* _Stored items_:
•••
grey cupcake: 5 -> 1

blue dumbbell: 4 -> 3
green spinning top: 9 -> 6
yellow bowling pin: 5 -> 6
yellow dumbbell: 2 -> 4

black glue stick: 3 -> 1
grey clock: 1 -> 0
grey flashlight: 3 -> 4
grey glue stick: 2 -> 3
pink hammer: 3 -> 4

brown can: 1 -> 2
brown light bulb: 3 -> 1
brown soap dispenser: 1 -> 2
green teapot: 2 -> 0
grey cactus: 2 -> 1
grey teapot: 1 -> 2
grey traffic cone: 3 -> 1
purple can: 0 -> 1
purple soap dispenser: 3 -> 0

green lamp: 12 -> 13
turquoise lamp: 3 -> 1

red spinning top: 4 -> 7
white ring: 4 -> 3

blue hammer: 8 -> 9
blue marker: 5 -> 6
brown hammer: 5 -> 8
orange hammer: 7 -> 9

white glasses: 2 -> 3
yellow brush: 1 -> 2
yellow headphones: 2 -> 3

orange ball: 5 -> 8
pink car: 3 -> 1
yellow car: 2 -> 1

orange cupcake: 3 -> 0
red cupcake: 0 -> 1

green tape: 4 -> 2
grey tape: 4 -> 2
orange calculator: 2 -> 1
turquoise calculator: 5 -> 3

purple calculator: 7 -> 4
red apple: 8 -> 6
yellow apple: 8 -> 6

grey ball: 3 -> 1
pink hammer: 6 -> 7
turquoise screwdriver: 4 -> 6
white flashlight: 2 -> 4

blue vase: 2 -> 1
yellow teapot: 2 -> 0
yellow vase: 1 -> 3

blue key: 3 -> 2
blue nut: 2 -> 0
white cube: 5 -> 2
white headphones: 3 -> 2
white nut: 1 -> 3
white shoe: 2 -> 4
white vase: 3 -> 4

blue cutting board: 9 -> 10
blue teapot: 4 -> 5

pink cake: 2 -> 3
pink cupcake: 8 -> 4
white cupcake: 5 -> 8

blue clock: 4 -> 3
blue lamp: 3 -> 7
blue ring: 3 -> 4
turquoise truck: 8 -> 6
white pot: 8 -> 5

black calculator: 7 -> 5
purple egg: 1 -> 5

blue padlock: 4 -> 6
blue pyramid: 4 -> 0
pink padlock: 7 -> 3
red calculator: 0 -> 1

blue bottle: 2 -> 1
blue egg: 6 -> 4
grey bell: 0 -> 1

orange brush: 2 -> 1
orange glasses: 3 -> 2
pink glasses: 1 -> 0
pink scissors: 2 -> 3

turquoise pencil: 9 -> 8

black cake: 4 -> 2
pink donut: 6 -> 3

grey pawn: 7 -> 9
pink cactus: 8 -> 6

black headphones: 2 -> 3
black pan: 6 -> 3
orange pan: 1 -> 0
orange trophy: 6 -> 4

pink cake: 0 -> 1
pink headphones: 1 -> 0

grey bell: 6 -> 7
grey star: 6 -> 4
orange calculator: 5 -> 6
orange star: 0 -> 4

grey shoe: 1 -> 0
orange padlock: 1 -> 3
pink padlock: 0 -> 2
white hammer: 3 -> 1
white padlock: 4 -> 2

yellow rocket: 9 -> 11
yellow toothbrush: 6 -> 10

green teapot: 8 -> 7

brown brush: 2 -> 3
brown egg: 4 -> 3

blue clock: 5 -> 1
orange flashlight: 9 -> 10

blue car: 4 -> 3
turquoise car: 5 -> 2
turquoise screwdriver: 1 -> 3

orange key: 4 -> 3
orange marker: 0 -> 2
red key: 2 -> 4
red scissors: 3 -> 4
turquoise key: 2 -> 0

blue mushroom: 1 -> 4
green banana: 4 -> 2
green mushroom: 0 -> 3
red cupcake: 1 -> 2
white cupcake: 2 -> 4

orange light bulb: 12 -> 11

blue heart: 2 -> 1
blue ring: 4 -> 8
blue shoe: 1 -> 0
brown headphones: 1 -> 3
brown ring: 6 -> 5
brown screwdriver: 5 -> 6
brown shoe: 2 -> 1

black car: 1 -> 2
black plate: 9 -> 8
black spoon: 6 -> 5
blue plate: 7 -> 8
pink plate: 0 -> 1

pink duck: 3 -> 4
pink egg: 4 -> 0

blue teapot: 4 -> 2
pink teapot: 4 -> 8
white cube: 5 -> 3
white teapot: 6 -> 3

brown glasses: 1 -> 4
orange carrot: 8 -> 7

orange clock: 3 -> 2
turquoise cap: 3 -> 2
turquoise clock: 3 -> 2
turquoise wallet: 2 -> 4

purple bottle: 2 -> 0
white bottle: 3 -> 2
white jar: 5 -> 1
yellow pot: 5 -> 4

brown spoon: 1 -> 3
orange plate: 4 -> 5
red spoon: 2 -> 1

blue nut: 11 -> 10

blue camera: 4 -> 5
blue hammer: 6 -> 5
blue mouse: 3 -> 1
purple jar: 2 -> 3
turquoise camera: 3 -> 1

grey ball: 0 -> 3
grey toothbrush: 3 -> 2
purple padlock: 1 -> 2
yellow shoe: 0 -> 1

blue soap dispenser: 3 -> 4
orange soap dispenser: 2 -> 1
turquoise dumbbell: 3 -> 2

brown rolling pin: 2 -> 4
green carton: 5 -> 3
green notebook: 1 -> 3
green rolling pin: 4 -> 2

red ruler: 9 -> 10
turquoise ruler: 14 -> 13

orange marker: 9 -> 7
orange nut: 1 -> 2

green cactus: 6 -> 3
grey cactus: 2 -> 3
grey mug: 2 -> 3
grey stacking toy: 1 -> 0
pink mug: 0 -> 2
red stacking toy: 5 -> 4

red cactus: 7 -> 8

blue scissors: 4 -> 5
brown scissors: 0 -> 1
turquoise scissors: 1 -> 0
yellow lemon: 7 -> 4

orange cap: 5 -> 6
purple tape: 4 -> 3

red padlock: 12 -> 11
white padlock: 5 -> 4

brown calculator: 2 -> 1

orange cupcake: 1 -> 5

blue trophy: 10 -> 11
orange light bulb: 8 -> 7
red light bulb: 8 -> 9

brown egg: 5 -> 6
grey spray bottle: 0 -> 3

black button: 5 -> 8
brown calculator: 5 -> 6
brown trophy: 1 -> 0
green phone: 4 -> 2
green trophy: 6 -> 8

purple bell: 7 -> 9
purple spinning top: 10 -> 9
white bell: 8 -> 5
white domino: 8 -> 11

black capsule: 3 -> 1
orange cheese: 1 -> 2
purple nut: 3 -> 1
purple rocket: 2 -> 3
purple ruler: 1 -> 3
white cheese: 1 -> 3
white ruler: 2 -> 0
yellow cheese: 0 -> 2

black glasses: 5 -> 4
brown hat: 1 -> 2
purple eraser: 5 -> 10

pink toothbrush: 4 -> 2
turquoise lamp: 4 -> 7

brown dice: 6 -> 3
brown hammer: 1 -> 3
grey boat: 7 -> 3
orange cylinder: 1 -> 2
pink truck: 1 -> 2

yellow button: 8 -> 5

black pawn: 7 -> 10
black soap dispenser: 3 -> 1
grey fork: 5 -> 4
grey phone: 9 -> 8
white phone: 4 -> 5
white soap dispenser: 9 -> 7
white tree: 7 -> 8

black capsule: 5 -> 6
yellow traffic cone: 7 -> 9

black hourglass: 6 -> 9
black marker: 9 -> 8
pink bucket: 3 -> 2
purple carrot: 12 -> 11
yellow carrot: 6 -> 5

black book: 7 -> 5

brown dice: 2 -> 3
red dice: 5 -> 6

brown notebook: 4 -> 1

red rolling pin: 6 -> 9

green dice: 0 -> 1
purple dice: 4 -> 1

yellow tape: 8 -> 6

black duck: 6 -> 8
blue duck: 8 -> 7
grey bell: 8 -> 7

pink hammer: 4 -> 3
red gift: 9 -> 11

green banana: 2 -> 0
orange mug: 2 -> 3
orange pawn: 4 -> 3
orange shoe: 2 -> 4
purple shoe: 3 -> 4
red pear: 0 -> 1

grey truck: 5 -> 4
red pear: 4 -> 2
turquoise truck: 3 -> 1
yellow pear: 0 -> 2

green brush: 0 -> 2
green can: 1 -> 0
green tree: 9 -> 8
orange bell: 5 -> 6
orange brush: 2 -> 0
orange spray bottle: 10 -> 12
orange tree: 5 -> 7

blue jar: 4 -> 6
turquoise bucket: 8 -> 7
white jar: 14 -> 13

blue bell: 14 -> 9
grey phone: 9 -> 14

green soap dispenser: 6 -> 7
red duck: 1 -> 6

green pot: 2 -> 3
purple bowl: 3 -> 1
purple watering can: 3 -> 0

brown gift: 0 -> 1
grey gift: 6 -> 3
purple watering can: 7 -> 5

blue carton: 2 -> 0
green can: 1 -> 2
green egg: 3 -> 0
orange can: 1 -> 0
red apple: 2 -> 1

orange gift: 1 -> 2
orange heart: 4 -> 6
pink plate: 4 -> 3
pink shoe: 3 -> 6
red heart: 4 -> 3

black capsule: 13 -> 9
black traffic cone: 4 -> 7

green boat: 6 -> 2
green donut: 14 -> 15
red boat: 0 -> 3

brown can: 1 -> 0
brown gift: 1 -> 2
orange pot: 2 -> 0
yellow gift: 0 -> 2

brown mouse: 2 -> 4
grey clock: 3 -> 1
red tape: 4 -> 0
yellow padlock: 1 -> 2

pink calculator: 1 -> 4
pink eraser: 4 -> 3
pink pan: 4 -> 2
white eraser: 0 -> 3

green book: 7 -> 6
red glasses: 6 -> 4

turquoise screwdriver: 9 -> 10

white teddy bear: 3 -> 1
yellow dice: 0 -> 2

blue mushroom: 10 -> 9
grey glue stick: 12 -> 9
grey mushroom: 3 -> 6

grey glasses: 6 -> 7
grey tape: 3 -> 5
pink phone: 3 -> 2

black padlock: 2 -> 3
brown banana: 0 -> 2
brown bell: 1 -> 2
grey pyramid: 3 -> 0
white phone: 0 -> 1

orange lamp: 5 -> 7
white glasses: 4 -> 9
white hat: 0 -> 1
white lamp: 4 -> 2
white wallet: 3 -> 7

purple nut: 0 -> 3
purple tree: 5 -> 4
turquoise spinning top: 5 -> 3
•••
* _What is being asked_:
The required reply is the count of lines in the entries above where the string "bulb" appears, and nothing more.

* _Exercise result_:
4